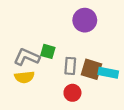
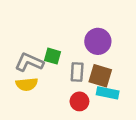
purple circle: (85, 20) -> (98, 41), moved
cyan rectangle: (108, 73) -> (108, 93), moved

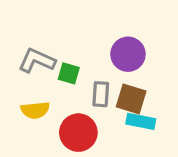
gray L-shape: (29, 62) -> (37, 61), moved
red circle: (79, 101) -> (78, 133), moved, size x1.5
* * *
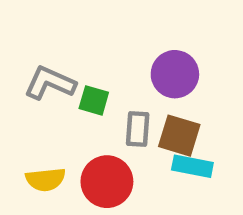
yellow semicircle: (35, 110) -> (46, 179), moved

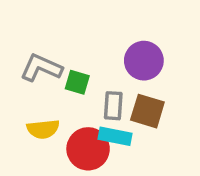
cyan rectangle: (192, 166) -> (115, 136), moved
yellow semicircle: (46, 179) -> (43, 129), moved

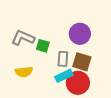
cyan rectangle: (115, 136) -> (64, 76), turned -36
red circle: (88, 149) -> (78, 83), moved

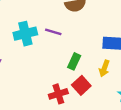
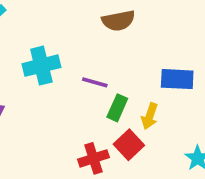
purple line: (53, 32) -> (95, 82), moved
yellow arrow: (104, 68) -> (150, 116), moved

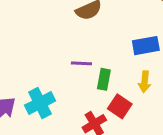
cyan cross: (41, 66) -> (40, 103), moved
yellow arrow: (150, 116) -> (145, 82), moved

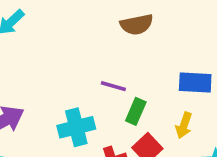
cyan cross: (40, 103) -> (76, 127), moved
...
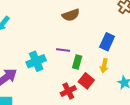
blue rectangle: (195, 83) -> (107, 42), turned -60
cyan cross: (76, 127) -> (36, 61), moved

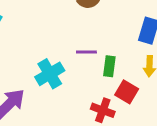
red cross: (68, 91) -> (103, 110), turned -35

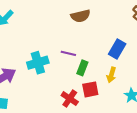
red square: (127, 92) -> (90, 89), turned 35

Activity:
Your answer should be the exact lines above from the one containing "purple circle: (85, 20) -> (98, 41), moved" through the one containing "red circle: (79, 101)", with both end lines kept and the pictures removed, please.

Solution:
purple circle: (85, 20) -> (98, 41), moved
cyan rectangle: (108, 73) -> (108, 93), moved

gray L-shape: (29, 62) -> (37, 61), moved
red circle: (79, 101) -> (78, 133), moved, size x1.5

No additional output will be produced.